→ WHAT THIS TASK INVOLVES
Go through the data and tally the lines that hold the string "green". Reply with the total alone.

→ INPUT RECORDS

___

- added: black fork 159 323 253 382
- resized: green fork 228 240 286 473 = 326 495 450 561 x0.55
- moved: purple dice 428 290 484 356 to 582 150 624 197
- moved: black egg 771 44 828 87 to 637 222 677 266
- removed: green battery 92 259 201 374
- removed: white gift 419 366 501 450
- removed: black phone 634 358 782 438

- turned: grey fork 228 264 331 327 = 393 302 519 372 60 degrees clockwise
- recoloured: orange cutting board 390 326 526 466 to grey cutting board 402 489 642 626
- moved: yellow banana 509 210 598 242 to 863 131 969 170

___

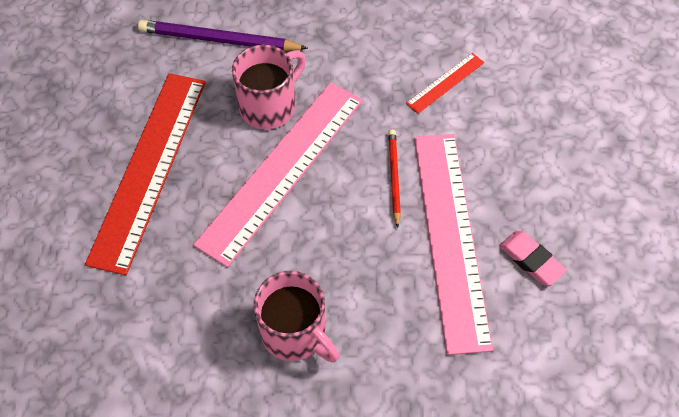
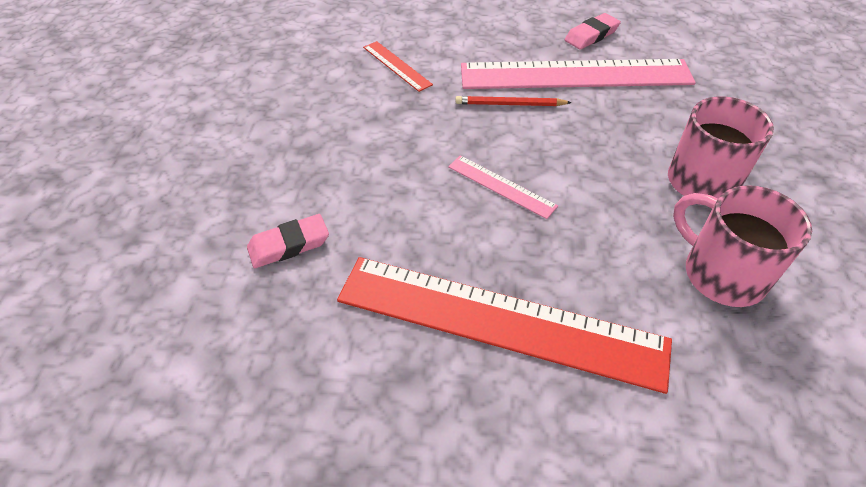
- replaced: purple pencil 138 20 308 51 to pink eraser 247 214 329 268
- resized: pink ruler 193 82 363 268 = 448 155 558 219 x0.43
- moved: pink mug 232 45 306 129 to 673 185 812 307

___

→ TASK ANSWER
2